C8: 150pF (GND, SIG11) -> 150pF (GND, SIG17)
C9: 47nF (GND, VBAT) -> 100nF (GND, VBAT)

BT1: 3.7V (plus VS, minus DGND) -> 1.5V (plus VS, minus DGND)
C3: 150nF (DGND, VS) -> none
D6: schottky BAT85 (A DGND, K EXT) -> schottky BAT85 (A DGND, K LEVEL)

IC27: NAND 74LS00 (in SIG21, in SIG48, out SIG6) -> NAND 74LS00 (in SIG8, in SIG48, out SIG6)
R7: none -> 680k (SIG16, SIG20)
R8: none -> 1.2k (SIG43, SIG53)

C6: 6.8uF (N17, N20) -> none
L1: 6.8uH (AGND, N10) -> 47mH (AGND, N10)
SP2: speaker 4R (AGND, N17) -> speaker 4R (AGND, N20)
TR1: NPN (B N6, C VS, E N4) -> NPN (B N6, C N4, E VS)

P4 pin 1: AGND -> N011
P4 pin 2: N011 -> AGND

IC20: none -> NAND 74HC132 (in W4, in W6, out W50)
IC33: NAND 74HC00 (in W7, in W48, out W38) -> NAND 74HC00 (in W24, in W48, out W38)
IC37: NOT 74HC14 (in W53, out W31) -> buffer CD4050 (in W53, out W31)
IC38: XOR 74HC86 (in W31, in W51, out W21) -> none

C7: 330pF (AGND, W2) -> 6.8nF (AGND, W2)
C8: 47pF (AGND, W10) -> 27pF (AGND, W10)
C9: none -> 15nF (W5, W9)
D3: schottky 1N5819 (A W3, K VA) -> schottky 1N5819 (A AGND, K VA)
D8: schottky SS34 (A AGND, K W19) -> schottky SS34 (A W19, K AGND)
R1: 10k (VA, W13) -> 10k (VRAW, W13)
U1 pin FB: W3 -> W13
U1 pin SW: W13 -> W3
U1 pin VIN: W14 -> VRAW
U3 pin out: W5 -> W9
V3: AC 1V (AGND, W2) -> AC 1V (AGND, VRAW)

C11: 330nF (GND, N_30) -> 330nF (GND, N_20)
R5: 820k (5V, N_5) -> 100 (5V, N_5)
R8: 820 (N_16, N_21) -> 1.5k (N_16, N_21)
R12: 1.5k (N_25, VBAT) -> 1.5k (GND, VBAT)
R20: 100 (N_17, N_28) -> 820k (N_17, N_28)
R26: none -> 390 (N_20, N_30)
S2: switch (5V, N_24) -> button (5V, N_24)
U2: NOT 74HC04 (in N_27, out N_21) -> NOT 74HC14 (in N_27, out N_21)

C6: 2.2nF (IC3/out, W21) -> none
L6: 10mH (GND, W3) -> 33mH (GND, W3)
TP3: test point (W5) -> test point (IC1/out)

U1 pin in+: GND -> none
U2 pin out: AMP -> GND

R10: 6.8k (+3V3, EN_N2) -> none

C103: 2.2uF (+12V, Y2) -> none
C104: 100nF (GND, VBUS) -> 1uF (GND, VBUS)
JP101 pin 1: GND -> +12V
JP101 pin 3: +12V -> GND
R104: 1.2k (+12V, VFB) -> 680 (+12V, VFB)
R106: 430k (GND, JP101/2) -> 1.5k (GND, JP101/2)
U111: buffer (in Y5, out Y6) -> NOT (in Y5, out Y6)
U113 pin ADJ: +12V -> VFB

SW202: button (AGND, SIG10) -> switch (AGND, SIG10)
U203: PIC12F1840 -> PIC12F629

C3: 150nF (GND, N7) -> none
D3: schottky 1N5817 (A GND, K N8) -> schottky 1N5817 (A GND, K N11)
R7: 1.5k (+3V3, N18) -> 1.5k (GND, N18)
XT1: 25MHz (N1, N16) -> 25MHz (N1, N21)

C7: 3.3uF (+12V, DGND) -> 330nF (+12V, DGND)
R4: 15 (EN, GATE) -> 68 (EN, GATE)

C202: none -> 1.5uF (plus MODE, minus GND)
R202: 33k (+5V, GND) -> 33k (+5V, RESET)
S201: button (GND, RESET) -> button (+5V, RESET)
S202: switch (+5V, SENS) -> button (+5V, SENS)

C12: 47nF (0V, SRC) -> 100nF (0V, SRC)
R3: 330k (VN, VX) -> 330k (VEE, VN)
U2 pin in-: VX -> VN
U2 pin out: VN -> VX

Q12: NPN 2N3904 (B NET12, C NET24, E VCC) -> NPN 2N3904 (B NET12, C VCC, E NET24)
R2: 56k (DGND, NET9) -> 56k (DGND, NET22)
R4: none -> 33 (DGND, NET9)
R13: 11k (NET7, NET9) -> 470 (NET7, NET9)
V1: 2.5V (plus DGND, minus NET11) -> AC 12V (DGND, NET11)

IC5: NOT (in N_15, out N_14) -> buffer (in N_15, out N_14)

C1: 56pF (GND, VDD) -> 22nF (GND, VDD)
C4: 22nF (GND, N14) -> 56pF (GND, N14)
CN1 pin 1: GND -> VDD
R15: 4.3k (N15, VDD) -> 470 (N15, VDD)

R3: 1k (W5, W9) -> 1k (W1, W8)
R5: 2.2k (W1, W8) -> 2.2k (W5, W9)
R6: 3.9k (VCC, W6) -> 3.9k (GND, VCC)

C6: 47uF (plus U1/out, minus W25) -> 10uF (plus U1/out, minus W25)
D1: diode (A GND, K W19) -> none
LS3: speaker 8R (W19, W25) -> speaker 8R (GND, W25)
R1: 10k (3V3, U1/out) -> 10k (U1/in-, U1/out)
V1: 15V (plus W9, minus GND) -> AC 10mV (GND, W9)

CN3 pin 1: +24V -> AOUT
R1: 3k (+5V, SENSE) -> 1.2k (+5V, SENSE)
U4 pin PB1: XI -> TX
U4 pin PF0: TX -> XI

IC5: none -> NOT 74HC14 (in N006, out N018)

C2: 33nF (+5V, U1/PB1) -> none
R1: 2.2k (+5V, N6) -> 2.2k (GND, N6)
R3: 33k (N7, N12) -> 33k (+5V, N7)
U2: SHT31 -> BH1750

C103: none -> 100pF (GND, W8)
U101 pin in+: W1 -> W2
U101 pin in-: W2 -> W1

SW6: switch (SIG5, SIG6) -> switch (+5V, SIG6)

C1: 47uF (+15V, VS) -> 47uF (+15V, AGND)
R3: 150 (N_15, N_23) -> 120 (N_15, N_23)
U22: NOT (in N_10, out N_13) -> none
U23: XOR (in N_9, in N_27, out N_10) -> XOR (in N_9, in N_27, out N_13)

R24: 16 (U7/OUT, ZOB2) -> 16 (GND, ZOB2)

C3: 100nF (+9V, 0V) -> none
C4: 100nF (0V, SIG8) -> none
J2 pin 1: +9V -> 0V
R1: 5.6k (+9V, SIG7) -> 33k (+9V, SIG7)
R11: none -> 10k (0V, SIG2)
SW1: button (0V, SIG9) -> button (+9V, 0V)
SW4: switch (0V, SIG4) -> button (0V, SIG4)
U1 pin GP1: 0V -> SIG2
----
# The task:
Once you find the line with "U1 pin SW: W13 -> W3" above, print it and every line after it up to and including the line with "R20: 100 (N_17, N_28) -> 820k (N_17, N_28)", exactly as written and nothing else.

# Worked solution:
U1 pin SW: W13 -> W3
U1 pin VIN: W14 -> VRAW
U3 pin out: W5 -> W9
V3: AC 1V (AGND, W2) -> AC 1V (AGND, VRAW)

C11: 330nF (GND, N_30) -> 330nF (GND, N_20)
R5: 820k (5V, N_5) -> 100 (5V, N_5)
R8: 820 (N_16, N_21) -> 1.5k (N_16, N_21)
R12: 1.5k (N_25, VBAT) -> 1.5k (GND, VBAT)
R20: 100 (N_17, N_28) -> 820k (N_17, N_28)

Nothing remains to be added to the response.